Scene change data:

########################################

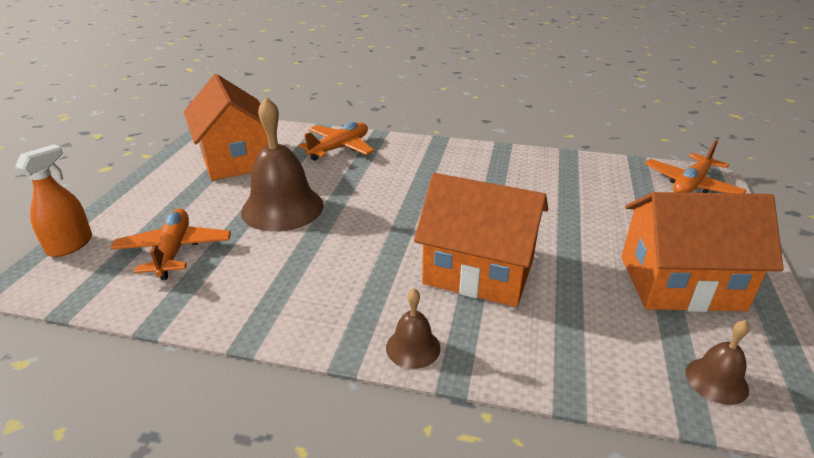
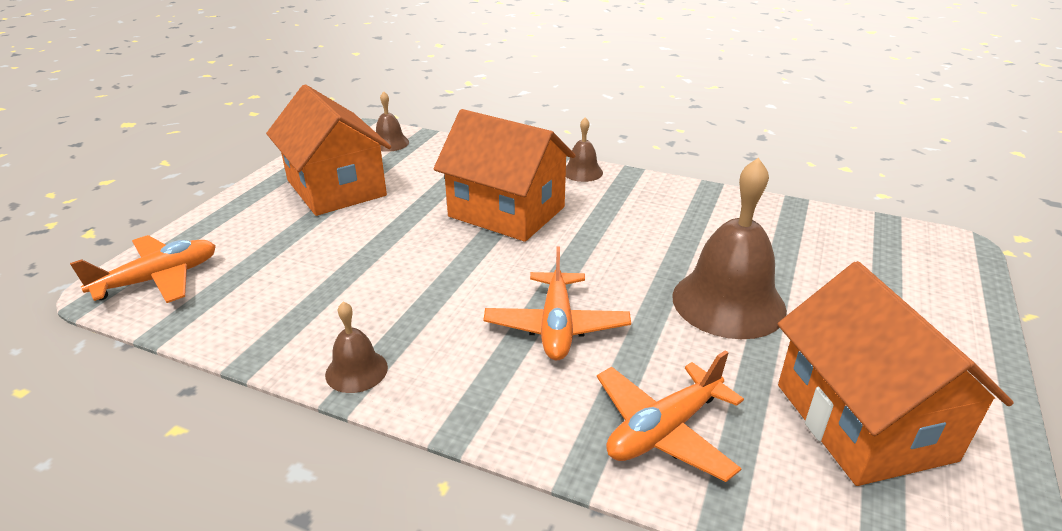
camera: 170 degrees left, 0 degrees up
(70, 245) = (966, 278): orange spray bottle -> none
(174, 250) = (832, 260): orange plane -> orange plane (556, 326)
(506, 154) = (356, 371): none -> brown bell
(680, 283) = (336, 188): orange house -> orange house turned 45 degrees clockwise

########################################

Activity:
Give the number of lines in the entries that contain the word "orange", without any other words.

Result for this exercise:
3